►

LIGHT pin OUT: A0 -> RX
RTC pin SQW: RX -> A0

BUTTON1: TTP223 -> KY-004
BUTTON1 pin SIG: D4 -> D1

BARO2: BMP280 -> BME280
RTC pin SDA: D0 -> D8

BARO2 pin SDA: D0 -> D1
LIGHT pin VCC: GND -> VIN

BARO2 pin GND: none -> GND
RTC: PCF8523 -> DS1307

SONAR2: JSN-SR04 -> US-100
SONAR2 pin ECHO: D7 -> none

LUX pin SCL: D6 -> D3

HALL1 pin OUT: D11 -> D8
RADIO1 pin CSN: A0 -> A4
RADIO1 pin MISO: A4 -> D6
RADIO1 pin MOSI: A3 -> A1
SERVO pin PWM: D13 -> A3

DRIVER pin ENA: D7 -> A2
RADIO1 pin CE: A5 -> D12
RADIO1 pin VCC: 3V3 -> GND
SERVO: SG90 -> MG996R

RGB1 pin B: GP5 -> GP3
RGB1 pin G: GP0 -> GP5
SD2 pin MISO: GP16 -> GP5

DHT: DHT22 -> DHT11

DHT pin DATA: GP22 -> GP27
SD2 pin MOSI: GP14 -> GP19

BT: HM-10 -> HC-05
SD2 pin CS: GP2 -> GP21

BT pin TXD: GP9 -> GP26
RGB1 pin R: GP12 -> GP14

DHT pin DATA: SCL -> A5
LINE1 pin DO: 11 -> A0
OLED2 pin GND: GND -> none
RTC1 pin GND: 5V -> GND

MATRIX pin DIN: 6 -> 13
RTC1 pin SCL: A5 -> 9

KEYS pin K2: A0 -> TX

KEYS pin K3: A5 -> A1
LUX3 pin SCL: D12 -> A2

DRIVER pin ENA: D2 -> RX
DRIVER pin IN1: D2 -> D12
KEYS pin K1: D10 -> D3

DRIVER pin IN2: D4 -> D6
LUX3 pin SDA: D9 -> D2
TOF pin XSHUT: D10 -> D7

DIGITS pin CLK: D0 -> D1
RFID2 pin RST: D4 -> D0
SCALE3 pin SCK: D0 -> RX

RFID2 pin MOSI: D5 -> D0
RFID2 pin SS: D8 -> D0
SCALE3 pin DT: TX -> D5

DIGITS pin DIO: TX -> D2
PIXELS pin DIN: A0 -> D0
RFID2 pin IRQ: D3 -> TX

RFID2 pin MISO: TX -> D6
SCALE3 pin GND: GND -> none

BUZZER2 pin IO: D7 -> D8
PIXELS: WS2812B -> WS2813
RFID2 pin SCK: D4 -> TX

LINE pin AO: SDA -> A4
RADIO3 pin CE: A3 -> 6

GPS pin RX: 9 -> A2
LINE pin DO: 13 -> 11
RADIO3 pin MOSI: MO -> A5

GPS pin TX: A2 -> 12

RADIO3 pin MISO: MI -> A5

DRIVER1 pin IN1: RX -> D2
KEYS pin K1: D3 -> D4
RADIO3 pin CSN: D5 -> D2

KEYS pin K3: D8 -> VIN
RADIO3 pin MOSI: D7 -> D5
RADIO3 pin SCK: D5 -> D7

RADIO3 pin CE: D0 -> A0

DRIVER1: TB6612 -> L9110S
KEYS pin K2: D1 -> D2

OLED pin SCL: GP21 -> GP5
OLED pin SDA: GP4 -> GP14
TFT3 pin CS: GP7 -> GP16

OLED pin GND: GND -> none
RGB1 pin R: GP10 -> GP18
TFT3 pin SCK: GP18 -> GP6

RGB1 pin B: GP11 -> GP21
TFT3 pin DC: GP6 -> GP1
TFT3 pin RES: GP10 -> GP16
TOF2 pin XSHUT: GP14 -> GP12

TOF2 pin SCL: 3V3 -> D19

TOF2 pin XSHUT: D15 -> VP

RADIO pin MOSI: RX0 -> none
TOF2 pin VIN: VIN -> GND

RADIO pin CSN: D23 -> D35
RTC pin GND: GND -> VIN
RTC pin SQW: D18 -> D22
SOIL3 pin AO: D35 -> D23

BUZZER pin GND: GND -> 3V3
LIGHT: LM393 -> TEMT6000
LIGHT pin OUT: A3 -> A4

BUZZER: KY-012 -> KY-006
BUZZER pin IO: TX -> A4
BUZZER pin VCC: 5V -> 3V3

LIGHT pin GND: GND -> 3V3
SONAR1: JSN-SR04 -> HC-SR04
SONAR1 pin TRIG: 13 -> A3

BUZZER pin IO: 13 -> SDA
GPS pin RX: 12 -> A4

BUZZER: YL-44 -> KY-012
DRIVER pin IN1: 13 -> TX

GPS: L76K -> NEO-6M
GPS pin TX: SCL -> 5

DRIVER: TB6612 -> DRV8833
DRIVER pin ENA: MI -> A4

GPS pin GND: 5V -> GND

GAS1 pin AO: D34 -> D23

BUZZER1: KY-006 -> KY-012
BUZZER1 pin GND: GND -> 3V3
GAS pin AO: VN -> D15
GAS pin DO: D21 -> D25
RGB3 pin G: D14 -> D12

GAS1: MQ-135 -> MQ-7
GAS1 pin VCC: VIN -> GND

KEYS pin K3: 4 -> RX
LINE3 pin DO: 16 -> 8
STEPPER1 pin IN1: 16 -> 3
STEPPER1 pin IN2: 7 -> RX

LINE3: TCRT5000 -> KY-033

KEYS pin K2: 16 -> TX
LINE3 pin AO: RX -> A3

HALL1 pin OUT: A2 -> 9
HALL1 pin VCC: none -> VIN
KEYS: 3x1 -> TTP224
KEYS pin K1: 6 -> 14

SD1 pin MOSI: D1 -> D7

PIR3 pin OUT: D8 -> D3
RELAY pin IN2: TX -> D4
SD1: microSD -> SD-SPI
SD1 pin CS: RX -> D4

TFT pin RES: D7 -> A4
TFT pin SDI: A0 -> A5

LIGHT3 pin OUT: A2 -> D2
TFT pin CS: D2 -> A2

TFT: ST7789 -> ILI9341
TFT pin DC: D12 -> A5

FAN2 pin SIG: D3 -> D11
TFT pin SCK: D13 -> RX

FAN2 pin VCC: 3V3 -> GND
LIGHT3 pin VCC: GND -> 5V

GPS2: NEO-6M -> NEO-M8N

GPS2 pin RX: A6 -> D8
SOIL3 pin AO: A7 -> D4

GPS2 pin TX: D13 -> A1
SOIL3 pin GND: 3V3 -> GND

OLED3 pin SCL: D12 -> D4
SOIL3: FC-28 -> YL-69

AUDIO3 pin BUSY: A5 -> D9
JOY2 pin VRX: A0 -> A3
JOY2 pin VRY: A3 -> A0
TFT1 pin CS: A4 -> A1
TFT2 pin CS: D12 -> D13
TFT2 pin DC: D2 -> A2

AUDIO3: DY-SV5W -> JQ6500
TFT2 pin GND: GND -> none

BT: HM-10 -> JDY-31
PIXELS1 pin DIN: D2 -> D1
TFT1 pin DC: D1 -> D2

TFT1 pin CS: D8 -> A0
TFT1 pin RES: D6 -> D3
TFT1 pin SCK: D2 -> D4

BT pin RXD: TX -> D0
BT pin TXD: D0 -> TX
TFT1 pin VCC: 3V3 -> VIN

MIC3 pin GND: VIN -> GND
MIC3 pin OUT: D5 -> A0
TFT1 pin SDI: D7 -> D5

◄

**INSTRUCTIONS FOR THE TASK**:
A word-for-word repeat of the full data is needed.

**COMPLETED EXERCISE**:
LIGHT pin OUT: A0 -> RX
RTC pin SQW: RX -> A0

BUTTON1: TTP223 -> KY-004
BUTTON1 pin SIG: D4 -> D1

BARO2: BMP280 -> BME280
RTC pin SDA: D0 -> D8

BARO2 pin SDA: D0 -> D1
LIGHT pin VCC: GND -> VIN

BARO2 pin GND: none -> GND
RTC: PCF8523 -> DS1307

SONAR2: JSN-SR04 -> US-100
SONAR2 pin ECHO: D7 -> none

LUX pin SCL: D6 -> D3

HALL1 pin OUT: D11 -> D8
RADIO1 pin CSN: A0 -> A4
RADIO1 pin MISO: A4 -> D6
RADIO1 pin MOSI: A3 -> A1
SERVO pin PWM: D13 -> A3

DRIVER pin ENA: D7 -> A2
RADIO1 pin CE: A5 -> D12
RADIO1 pin VCC: 3V3 -> GND
SERVO: SG90 -> MG996R

RGB1 pin B: GP5 -> GP3
RGB1 pin G: GP0 -> GP5
SD2 pin MISO: GP16 -> GP5

DHT: DHT22 -> DHT11

DHT pin DATA: GP22 -> GP27
SD2 pin MOSI: GP14 -> GP19

BT: HM-10 -> HC-05
SD2 pin CS: GP2 -> GP21

BT pin TXD: GP9 -> GP26
RGB1 pin R: GP12 -> GP14

DHT pin DATA: SCL -> A5
LINE1 pin DO: 11 -> A0
OLED2 pin GND: GND -> none
RTC1 pin GND: 5V -> GND

MATRIX pin DIN: 6 -> 13
RTC1 pin SCL: A5 -> 9

KEYS pin K2: A0 -> TX

KEYS pin K3: A5 -> A1
LUX3 pin SCL: D12 -> A2

DRIVER pin ENA: D2 -> RX
DRIVER pin IN1: D2 -> D12
KEYS pin K1: D10 -> D3

DRIVER pin IN2: D4 -> D6
LUX3 pin SDA: D9 -> D2
TOF pin XSHUT: D10 -> D7

DIGITS pin CLK: D0 -> D1
RFID2 pin RST: D4 -> D0
SCALE3 pin SCK: D0 -> RX

RFID2 pin MOSI: D5 -> D0
RFID2 pin SS: D8 -> D0
SCALE3 pin DT: TX -> D5

DIGITS pin DIO: TX -> D2
PIXELS pin DIN: A0 -> D0
RFID2 pin IRQ: D3 -> TX

RFID2 pin MISO: TX -> D6
SCALE3 pin GND: GND -> none

BUZZER2 pin IO: D7 -> D8
PIXELS: WS2812B -> WS2813
RFID2 pin SCK: D4 -> TX

LINE pin AO: SDA -> A4
RADIO3 pin CE: A3 -> 6

GPS pin RX: 9 -> A2
LINE pin DO: 13 -> 11
RADIO3 pin MOSI: MO -> A5

GPS pin TX: A2 -> 12

RADIO3 pin MISO: MI -> A5

DRIVER1 pin IN1: RX -> D2
KEYS pin K1: D3 -> D4
RADIO3 pin CSN: D5 -> D2

KEYS pin K3: D8 -> VIN
RADIO3 pin MOSI: D7 -> D5
RADIO3 pin SCK: D5 -> D7

RADIO3 pin CE: D0 -> A0

DRIVER1: TB6612 -> L9110S
KEYS pin K2: D1 -> D2

OLED pin SCL: GP21 -> GP5
OLED pin SDA: GP4 -> GP14
TFT3 pin CS: GP7 -> GP16

OLED pin GND: GND -> none
RGB1 pin R: GP10 -> GP18
TFT3 pin SCK: GP18 -> GP6

RGB1 pin B: GP11 -> GP21
TFT3 pin DC: GP6 -> GP1
TFT3 pin RES: GP10 -> GP16
TOF2 pin XSHUT: GP14 -> GP12

TOF2 pin SCL: 3V3 -> D19

TOF2 pin XSHUT: D15 -> VP

RADIO pin MOSI: RX0 -> none
TOF2 pin VIN: VIN -> GND

RADIO pin CSN: D23 -> D35
RTC pin GND: GND -> VIN
RTC pin SQW: D18 -> D22
SOIL3 pin AO: D35 -> D23

BUZZER pin GND: GND -> 3V3
LIGHT: LM393 -> TEMT6000
LIGHT pin OUT: A3 -> A4

BUZZER: KY-012 -> KY-006
BUZZER pin IO: TX -> A4
BUZZER pin VCC: 5V -> 3V3

LIGHT pin GND: GND -> 3V3
SONAR1: JSN-SR04 -> HC-SR04
SONAR1 pin TRIG: 13 -> A3

BUZZER pin IO: 13 -> SDA
GPS pin RX: 12 -> A4

BUZZER: YL-44 -> KY-012
DRIVER pin IN1: 13 -> TX

GPS: L76K -> NEO-6M
GPS pin TX: SCL -> 5

DRIVER: TB6612 -> DRV8833
DRIVER pin ENA: MI -> A4

GPS pin GND: 5V -> GND

GAS1 pin AO: D34 -> D23

BUZZER1: KY-006 -> KY-012
BUZZER1 pin GND: GND -> 3V3
GAS pin AO: VN -> D15
GAS pin DO: D21 -> D25
RGB3 pin G: D14 -> D12

GAS1: MQ-135 -> MQ-7
GAS1 pin VCC: VIN -> GND

KEYS pin K3: 4 -> RX
LINE3 pin DO: 16 -> 8
STEPPER1 pin IN1: 16 -> 3
STEPPER1 pin IN2: 7 -> RX

LINE3: TCRT5000 -> KY-033

KEYS pin K2: 16 -> TX
LINE3 pin AO: RX -> A3

HALL1 pin OUT: A2 -> 9
HALL1 pin VCC: none -> VIN
KEYS: 3x1 -> TTP224
KEYS pin K1: 6 -> 14

SD1 pin MOSI: D1 -> D7

PIR3 pin OUT: D8 -> D3
RELAY pin IN2: TX -> D4
SD1: microSD -> SD-SPI
SD1 pin CS: RX -> D4

TFT pin RES: D7 -> A4
TFT pin SDI: A0 -> A5

LIGHT3 pin OUT: A2 -> D2
TFT pin CS: D2 -> A2

TFT: ST7789 -> ILI9341
TFT pin DC: D12 -> A5

FAN2 pin SIG: D3 -> D11
TFT pin SCK: D13 -> RX

FAN2 pin VCC: 3V3 -> GND
LIGHT3 pin VCC: GND -> 5V

GPS2: NEO-6M -> NEO-M8N

GPS2 pin RX: A6 -> D8
SOIL3 pin AO: A7 -> D4

GPS2 pin TX: D13 -> A1
SOIL3 pin GND: 3V3 -> GND

OLED3 pin SCL: D12 -> D4
SOIL3: FC-28 -> YL-69

AUDIO3 pin BUSY: A5 -> D9
JOY2 pin VRX: A0 -> A3
JOY2 pin VRY: A3 -> A0
TFT1 pin CS: A4 -> A1
TFT2 pin CS: D12 -> D13
TFT2 pin DC: D2 -> A2

AUDIO3: DY-SV5W -> JQ6500
TFT2 pin GND: GND -> none

BT: HM-10 -> JDY-31
PIXELS1 pin DIN: D2 -> D1
TFT1 pin DC: D1 -> D2

TFT1 pin CS: D8 -> A0
TFT1 pin RES: D6 -> D3
TFT1 pin SCK: D2 -> D4

BT pin RXD: TX -> D0
BT pin TXD: D0 -> TX
TFT1 pin VCC: 3V3 -> VIN

MIC3 pin GND: VIN -> GND
MIC3 pin OUT: D5 -> A0
TFT1 pin SDI: D7 -> D5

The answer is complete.